(Images with polygon outlines)
★ ★ ★ ★ ★ ★ ★

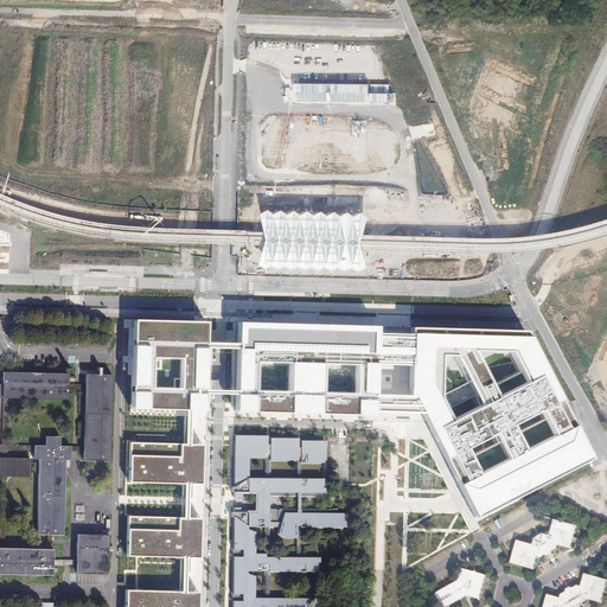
[(327,83),(295,82),(295,91),(299,91),(299,101),(327,101),(327,83)]
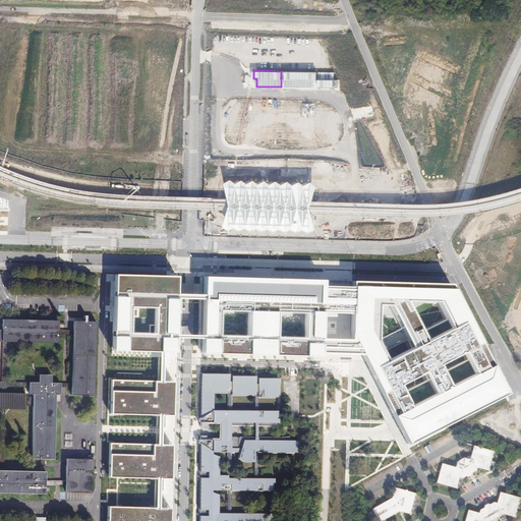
[(313,72),(286,72),(285,87),(313,87),(313,72)]
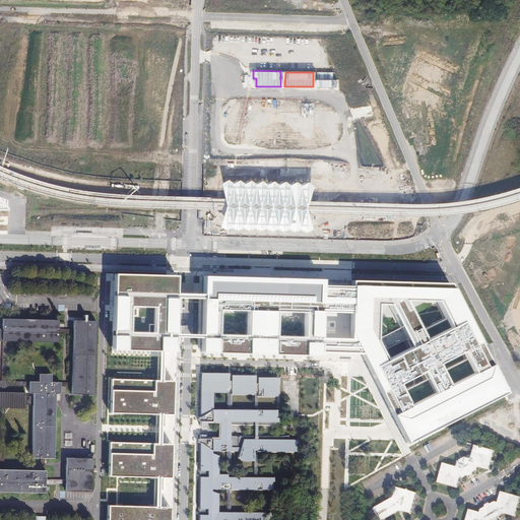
[(334,72),(318,72),(318,87),(334,87),(334,72)]
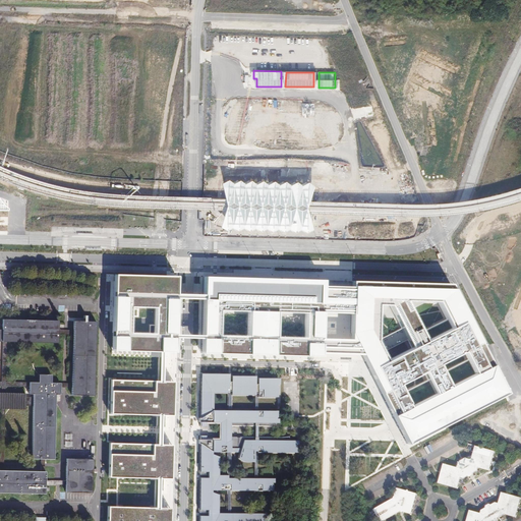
[(314,104),(303,104),(303,116),(314,116),(314,104)]
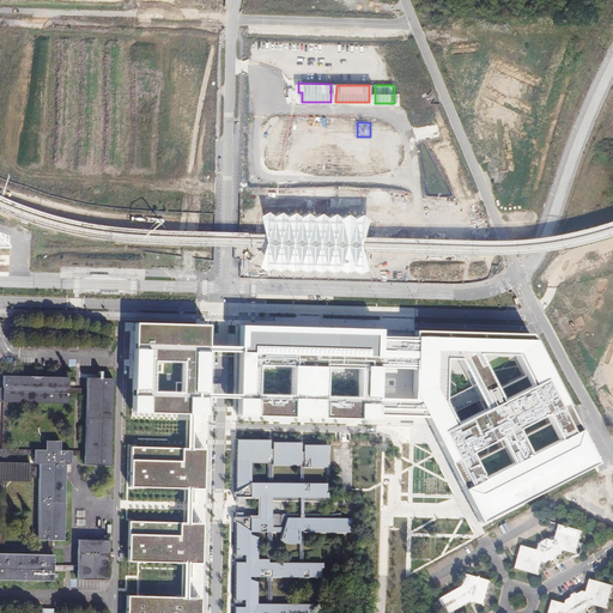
[(274,211),(267,216),(273,241),(266,267),(272,271),(279,267),(286,271),(292,267),(299,272),(305,267),(313,272),(320,268),(326,273),(333,268),(339,273),(346,268),(353,273),(360,269),(366,274),(375,269),(368,243),(376,218),(369,214),(362,217),(354,213),(347,217),(340,213),(334,217),(327,213),(321,217),(314,212),(307,216),(301,212),(295,216),(287,212),(281,216),(274,211)]
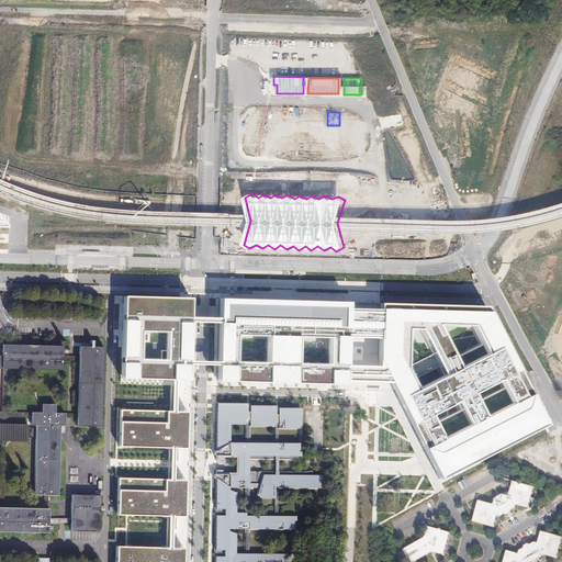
[(191,300),(191,298),(188,298),(123,296),(121,377),(171,379),(177,379),(187,379),(190,379),(190,374),(190,366),(190,362),(191,323),(191,317),(191,300)]
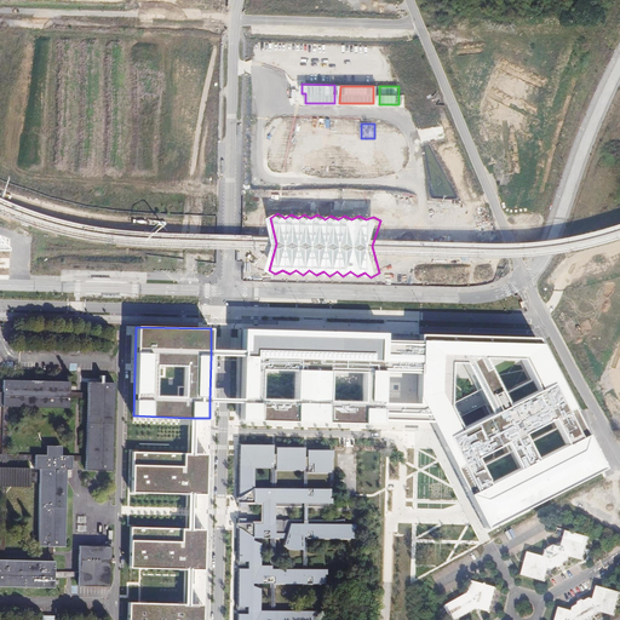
[(386,372),(388,340),(388,333),(316,332),(242,329),(241,351),(241,357),(240,400),(240,403),(240,420),(385,425),(385,422),(386,403),(386,372)]
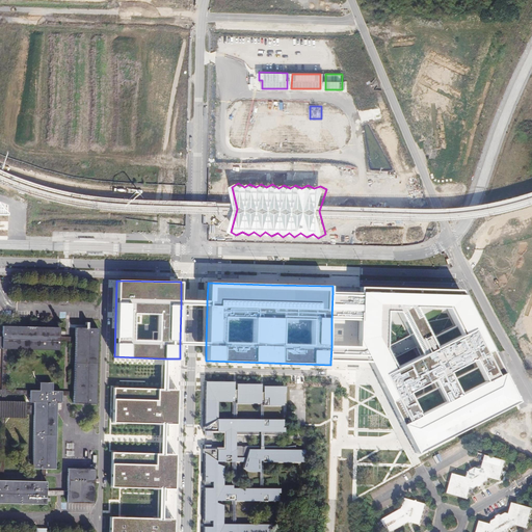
[(360,347),(368,363),(374,374),(403,430),(416,454),(516,401),(459,290),(360,287),(360,293),(358,320),(357,343),(360,347)]
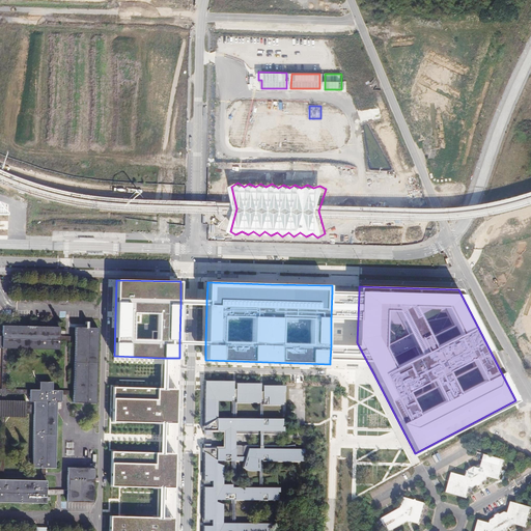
[(331,318),(358,319),(359,292),(332,291),(331,318)]
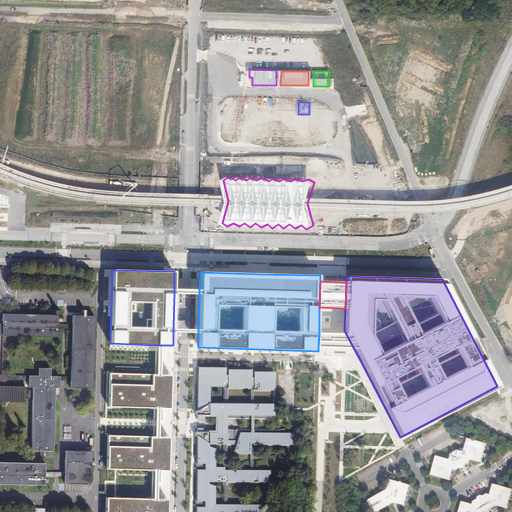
[(58,325),(58,315),(1,314),(1,325),(0,324),(0,336),(1,337),(4,337),(6,337),(57,338),(58,329),(58,325)]
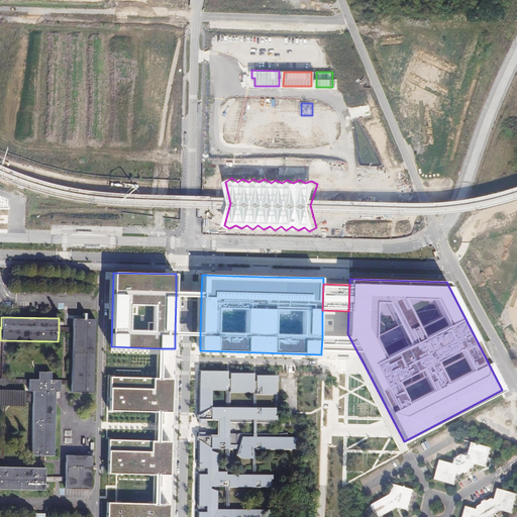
[(95,319),(72,319),(72,328),(72,332),(71,381),(71,385),(71,394),(82,394),(94,394),(95,319)]
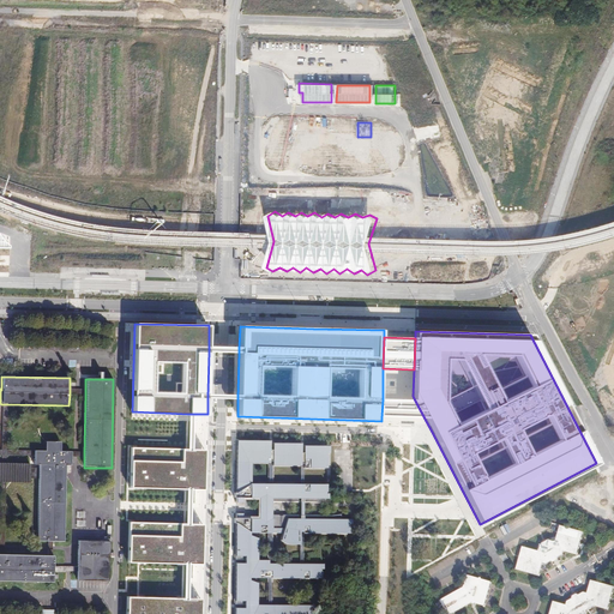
[(425,419),(415,401),(383,399),(381,417),(425,419)]
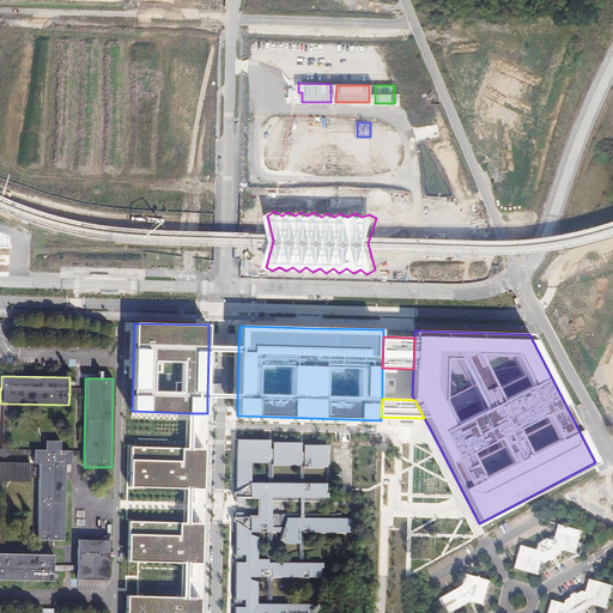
[(5,404),(1,404),(0,450),(0,455),(0,456),(0,463),(4,463),(5,463),(5,456),(34,456),(34,451),(7,450),(7,404),(5,404)]
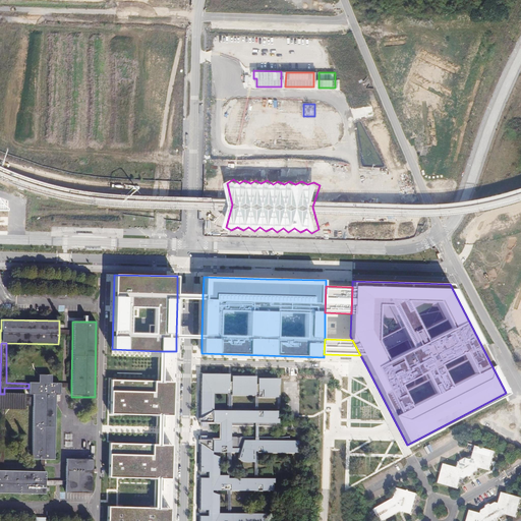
[(198,443),(200,443),(199,474),(208,474),(208,475),(208,476),(199,476),(199,512),(208,512),(208,514),(208,516),(199,516),(199,520),(272,520),(272,519),(274,519),(274,514),(231,514),(231,489),(273,490),(273,482),(274,482),(274,478),(273,478),(256,477),(257,452),(297,452),(297,445),(298,445),(298,440),(289,440),(289,437),(283,437),(257,437),(257,425),(268,425),(274,426),(274,422),(279,422),(279,418),(278,418),(278,410),(257,410),(257,397),(280,397),(280,378),(258,378),(257,384),(256,384),(256,375),(232,375),(232,382),(231,382),(230,382),(230,373),(200,373),(200,417),(198,417),(198,421),(200,421),(200,425),(206,425),(206,421),(220,421),(220,430),(220,439),(206,439),(206,435),(200,435),(200,439),(198,439),(198,443)]
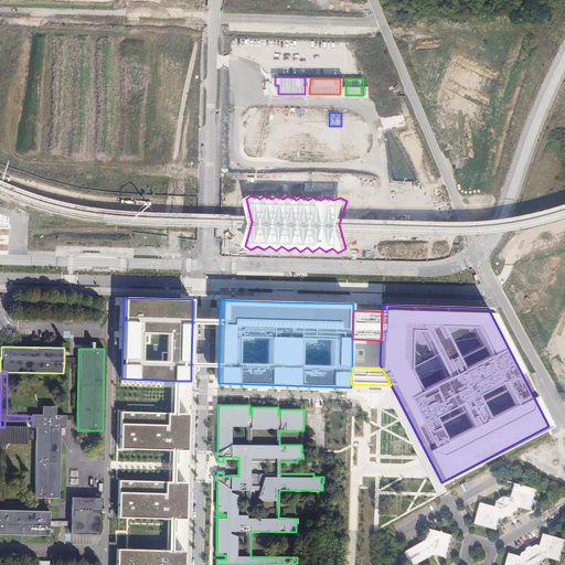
[(57,407),(41,407),(40,416),(31,416),(31,420),(31,428),(36,428),(34,499),(59,500),(60,429),(64,429),(65,420),(65,415),(56,415),(57,407)]
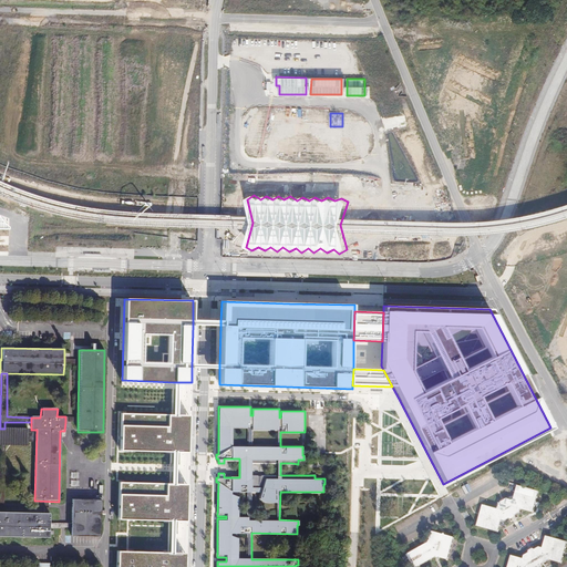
[(328,412),(328,428),(342,428),(342,412),(328,412)]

★ ★ ★ ★ ★ ★ ★

YOUR ASSIGNMENT: Repeat the records in full, exactly as they appear, without the pictures.

REPLY:
[(327,83),(295,82),(295,91),(299,91),(299,101),(327,101),(327,83)]
[(313,72),(286,72),(285,87),(313,87),(313,72)]
[(334,72),(318,72),(318,87),(334,87),(334,72)]
[(314,104),(303,104),(303,116),(314,116),(314,104)]
[(274,211),(267,216),(273,241),(266,267),(272,271),(279,267),(286,271),(292,267),(299,272),(305,267),(313,272),(320,268),(326,273),(333,268),(339,273),(346,268),(353,273),(360,269),(366,274),(375,269),(368,243),(376,218),(369,214),(362,217),(354,213),(347,217),(340,213),(334,217),(327,213),(321,217),(314,212),(307,216),(301,212),(295,216),(287,212),(281,216),(274,211)]
[(191,300),(191,298),(188,298),(123,296),(121,377),(171,379),(177,379),(187,379),(190,379),(190,374),(190,366),(190,362),(191,323),(191,317),(191,300)]
[(386,372),(388,340),(388,333),(316,332),(242,329),(241,351),(241,357),(240,400),(240,403),(240,420),(385,425),(385,422),(386,403),(386,372)]
[(360,347),(368,363),(374,374),(403,430),(416,454),(516,401),(459,290),(360,287),(360,293),(358,320),(357,343),(360,347)]
[(331,318),(358,319),(359,292),(332,291),(331,318)]
[(58,325),(58,315),(1,314),(1,325),(0,324),(0,336),(1,337),(4,337),(6,337),(57,338),(58,329),(58,325)]
[(95,319),(72,319),(72,328),(72,332),(71,381),(71,385),(71,394),(82,394),(94,394),(95,319)]
[(425,419),(415,401),(383,399),(381,417),(425,419)]
[(5,404),(1,404),(0,450),(0,455),(0,456),(0,463),(4,463),(5,463),(5,456),(34,456),(34,451),(7,450),(7,404),(5,404)]
[(198,443),(200,443),(199,474),(208,474),(208,475),(208,476),(199,476),(199,512),(208,512),(208,514),(208,516),(199,516),(199,520),(272,520),(272,519),(274,519),(274,514),(231,514),(231,489),(273,490),(273,482),(274,482),(274,478),(273,478),(256,477),(257,452),(297,452),(297,445),(298,445),(298,440),(289,440),(289,437),(283,437),(257,437),(257,425),(268,425),(274,426),(274,422),(279,422),(279,418),(278,418),(278,410),(257,410),(257,397),(280,397),(280,378),(258,378),(257,384),(256,384),(256,375),(232,375),(232,382),(231,382),(230,382),(230,373),(200,373),(200,417),(198,417),(198,421),(200,421),(200,425),(206,425),(206,421),(220,421),(220,430),(220,439),(206,439),(206,435),(200,435),(200,439),(198,439),(198,443)]
[(57,407),(41,407),(40,416),(31,416),(31,420),(31,428),(36,428),(34,499),(59,500),(60,429),(64,429),(65,420),(65,415),(56,415),(57,407)]
[(328,412),(328,428),(342,428),(342,412),(328,412)]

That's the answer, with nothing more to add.